Spatial reasoning data:
=== Begin Enclosure ===

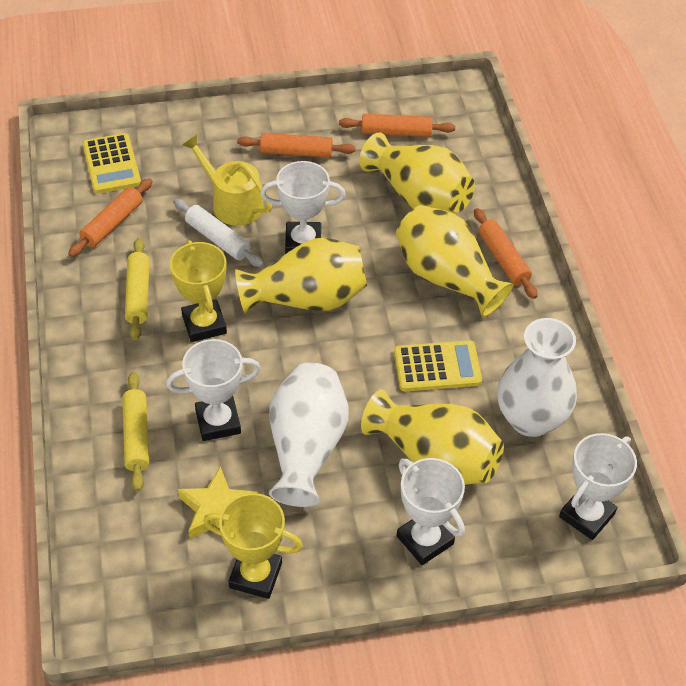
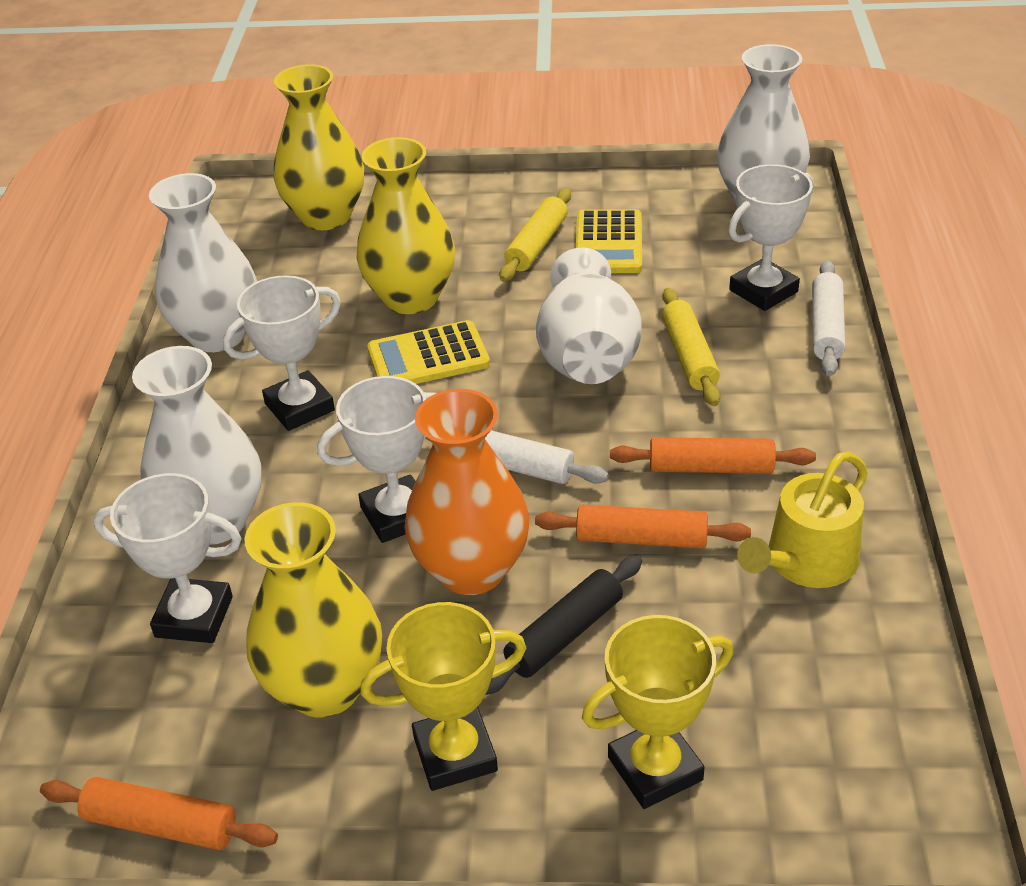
black rolling pin: 0 -> 1
orange rolling pin: 4 -> 3
orange vase: 0 -> 1
white rolling pin: 1 -> 2
white vase: 2 -> 4
yellow star: 1 -> 0
yellow vase: 4 -> 3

=== End Enclosure ===

Directions.
Transcribe each entry above without alteration, but keep the pictures out.

Reply.
black rolling pin: 0 -> 1
orange rolling pin: 4 -> 3
orange vase: 0 -> 1
white rolling pin: 1 -> 2
white vase: 2 -> 4
yellow star: 1 -> 0
yellow vase: 4 -> 3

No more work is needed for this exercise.